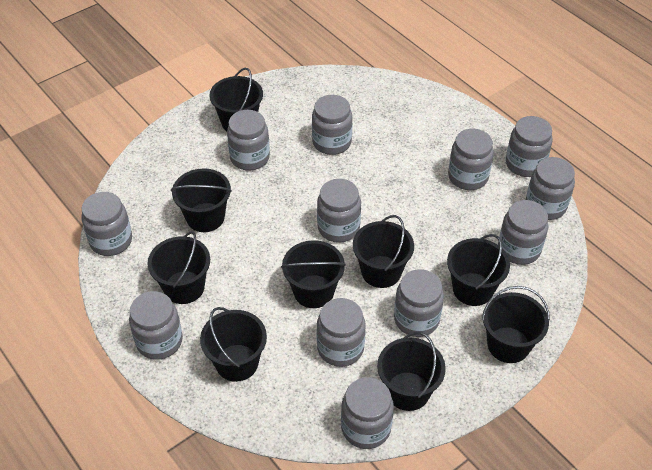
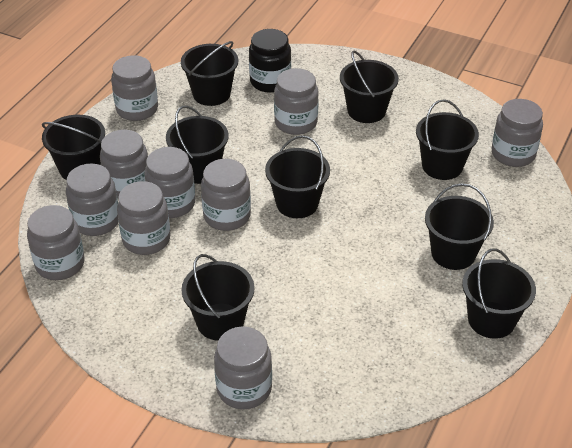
black jar: 0 -> 1
grey jar: 12 -> 10

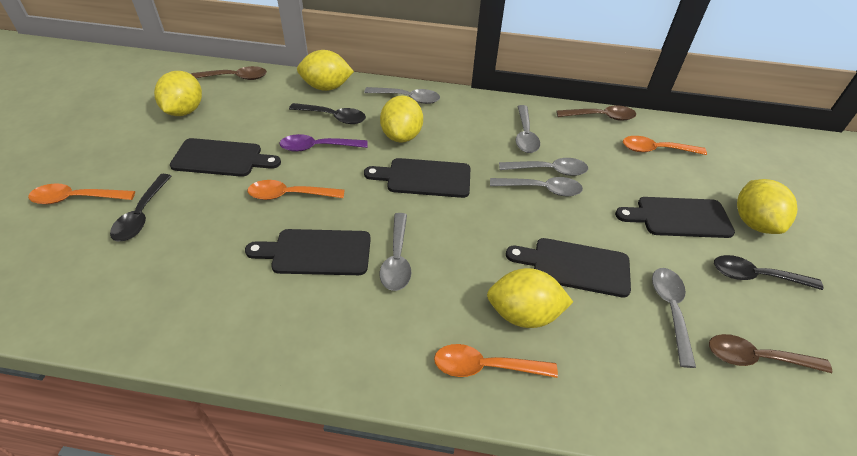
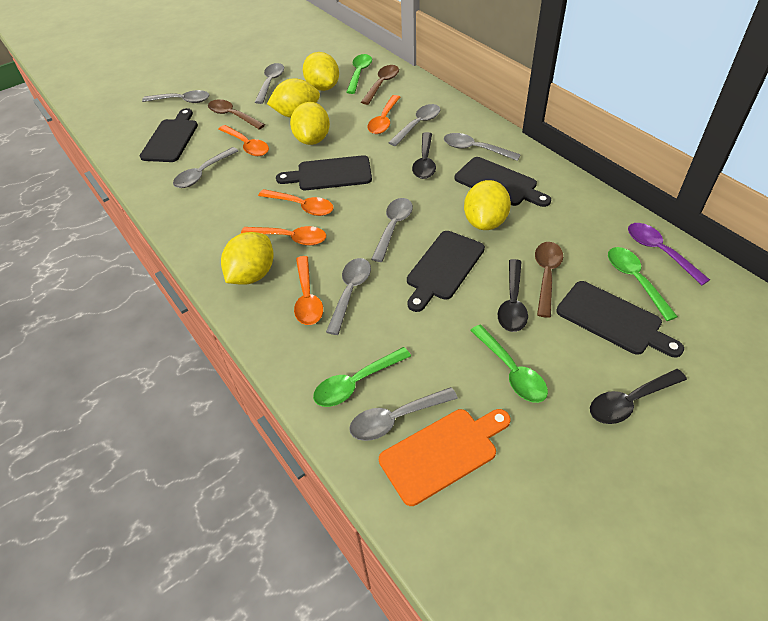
green spoon: 0 -> 4
grey spoon: 6 -> 8
orange cutting board: 0 -> 1
orange spoon: 4 -> 5

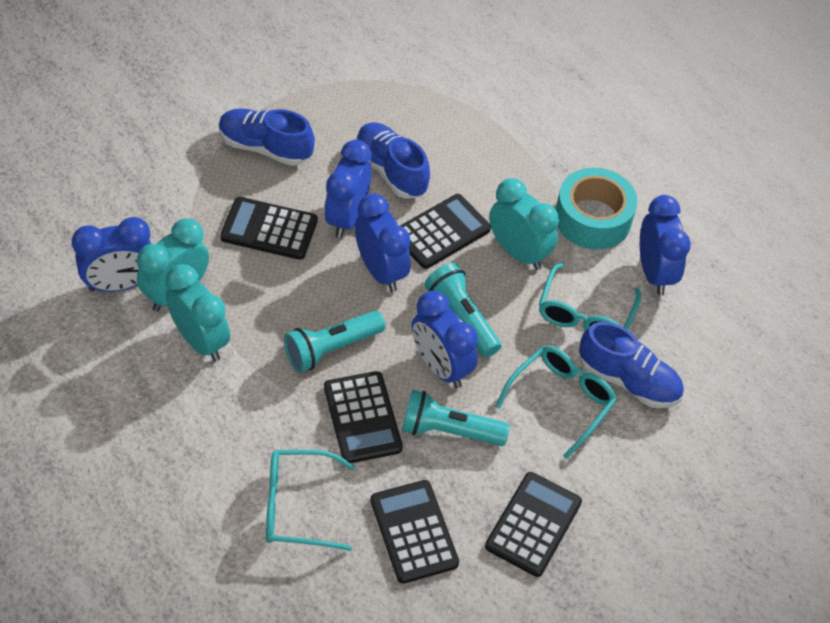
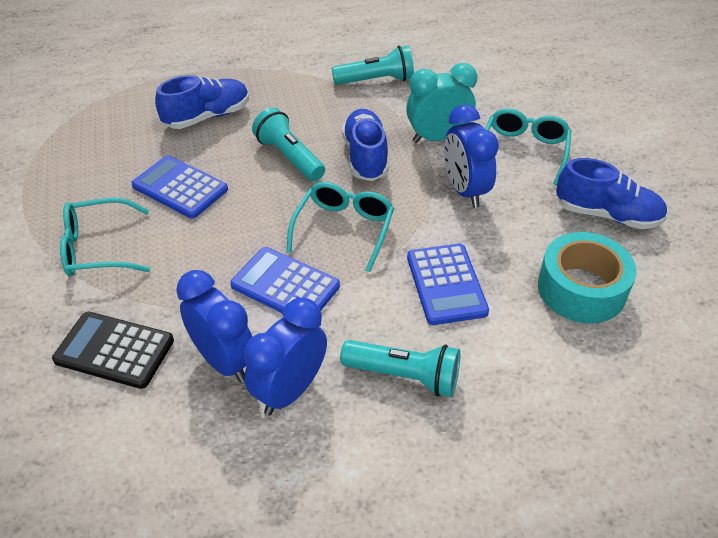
black calculator: 5 -> 1
blue calculator: 0 -> 3
blue clock: 5 -> 3
turquoise clock: 3 -> 1

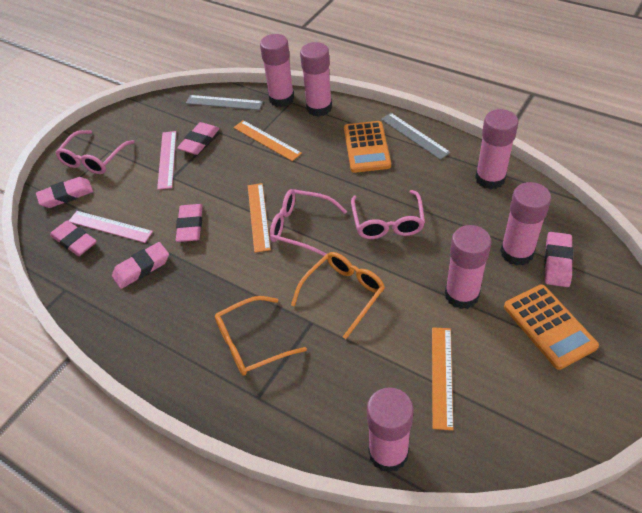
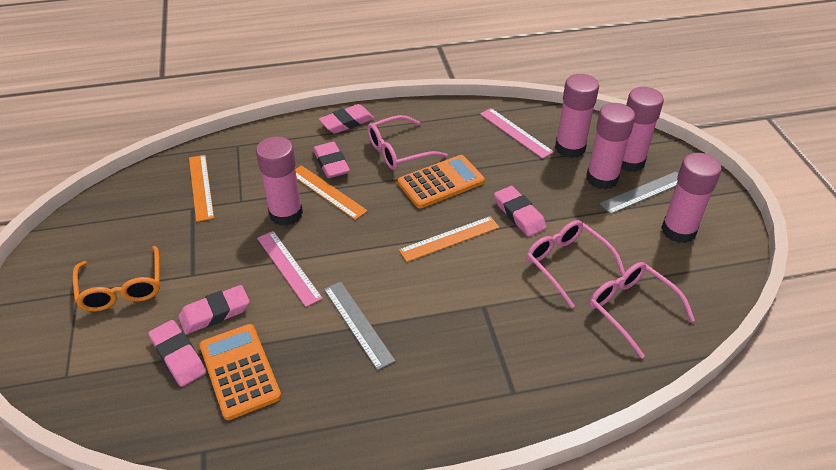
orange glasses: 2 -> 1
pink eraser: 6 -> 5
pink glue stick: 6 -> 5

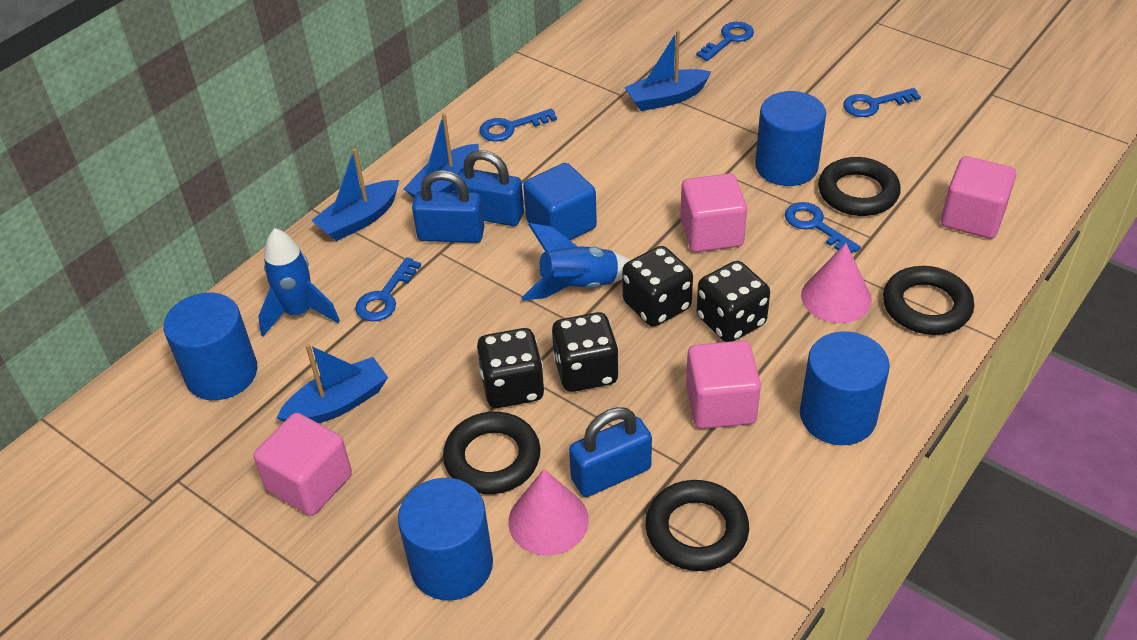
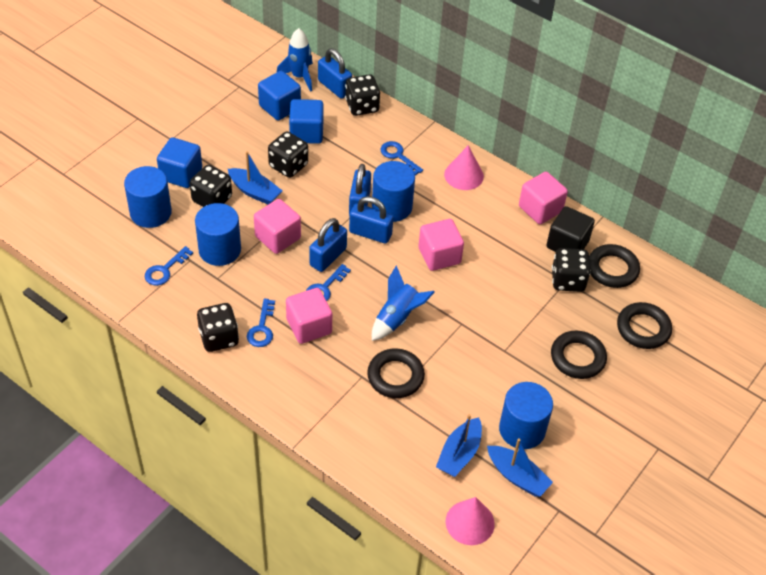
black cube: 0 -> 1
black dice: 4 -> 5
blue boat: 4 -> 3
blue cube: 1 -> 3
blue key: 5 -> 4
blue padlock: 3 -> 4

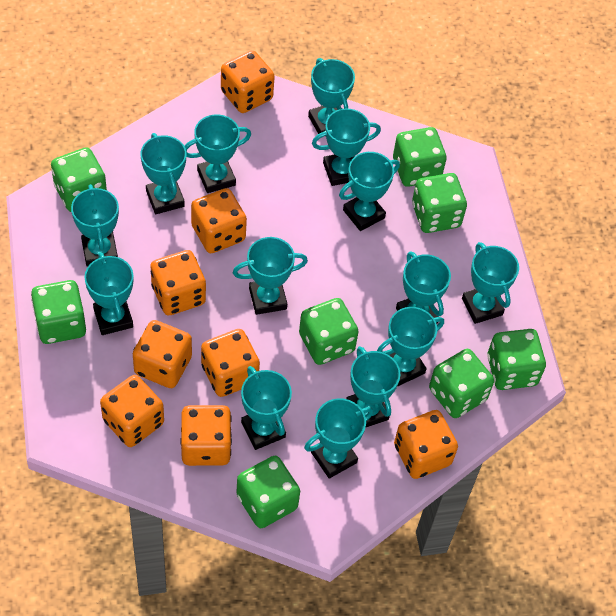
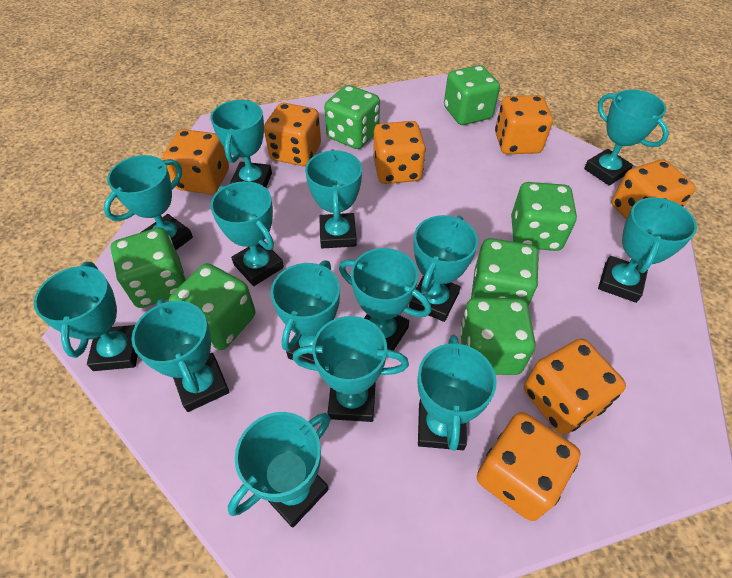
green dice: 8 -> 7
orange dice: 8 -> 7

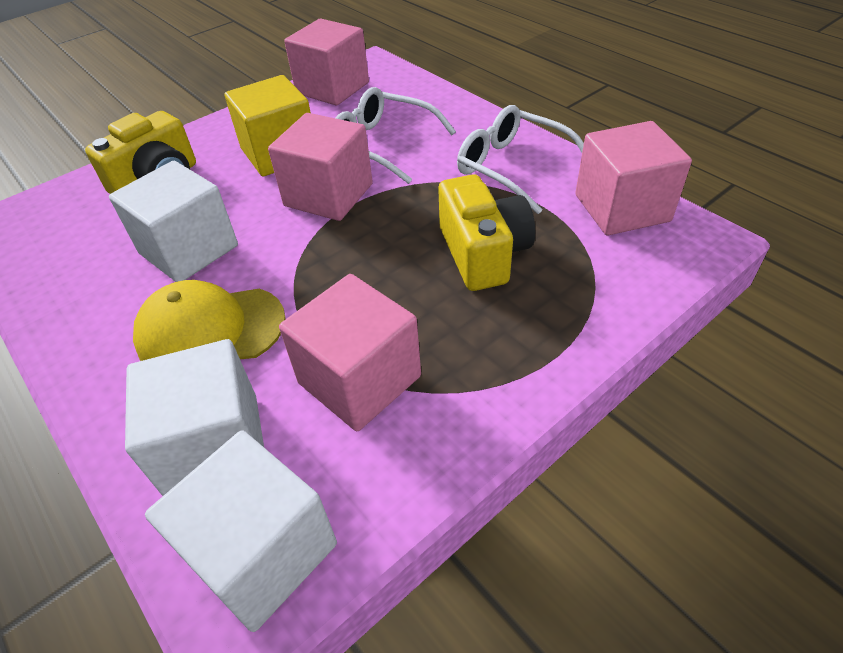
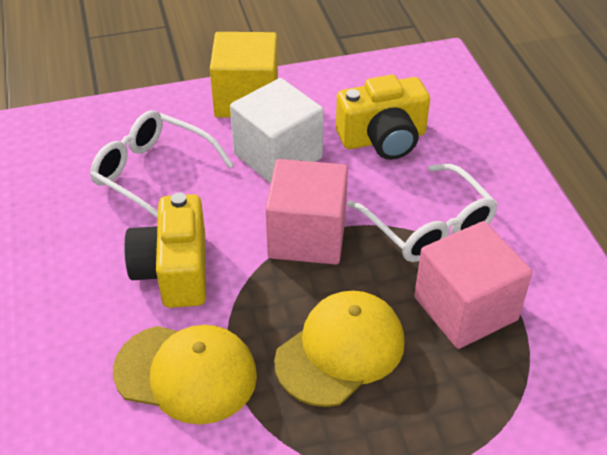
pink cube: 4 -> 2
white cube: 3 -> 1
yellow cap: 1 -> 2

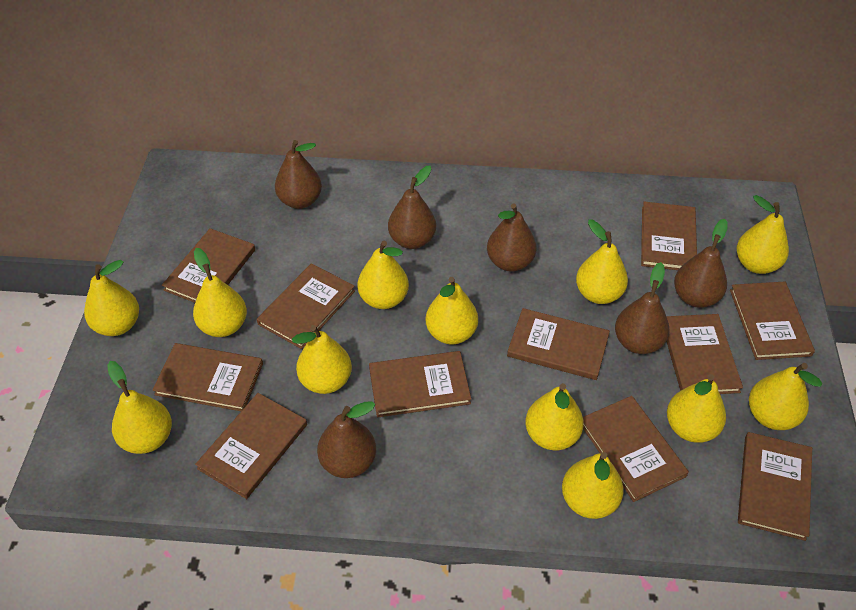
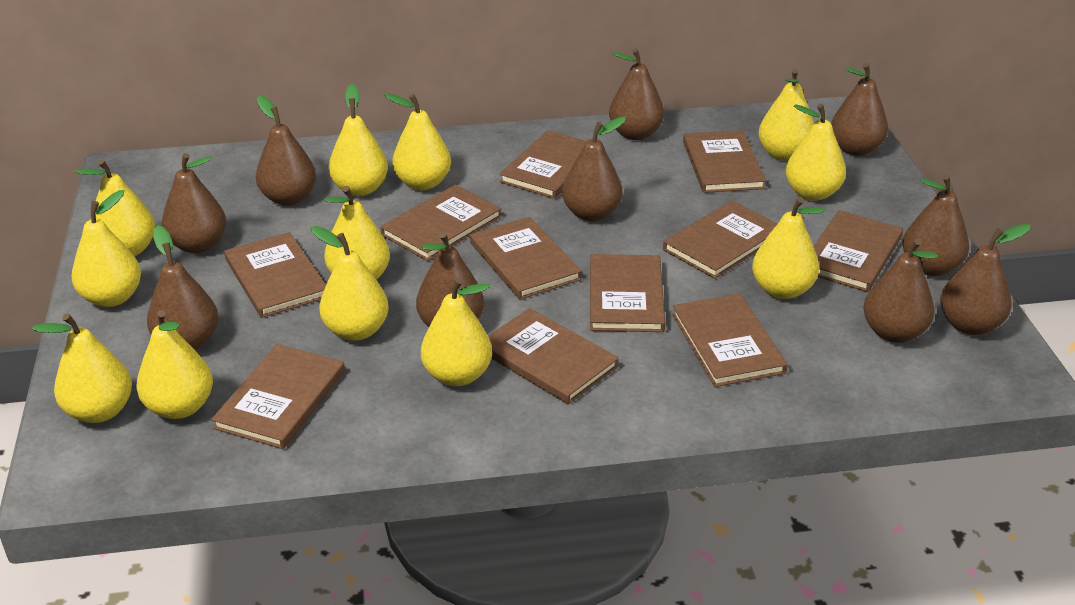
brown pear: 6 -> 10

######

Task to complete =>
Output all of the data word for word, excluding any pictures.

Your solution =>
black jar: 0 -> 1
grey jar: 12 -> 10

green spoon: 0 -> 4
grey spoon: 6 -> 8
orange cutting board: 0 -> 1
orange spoon: 4 -> 5

black calculator: 5 -> 1
blue calculator: 0 -> 3
blue clock: 5 -> 3
turquoise clock: 3 -> 1

orange glasses: 2 -> 1
pink eraser: 6 -> 5
pink glue stick: 6 -> 5

black cube: 0 -> 1
black dice: 4 -> 5
blue boat: 4 -> 3
blue cube: 1 -> 3
blue key: 5 -> 4
blue padlock: 3 -> 4

green dice: 8 -> 7
orange dice: 8 -> 7

pink cube: 4 -> 2
white cube: 3 -> 1
yellow cap: 1 -> 2

brown pear: 6 -> 10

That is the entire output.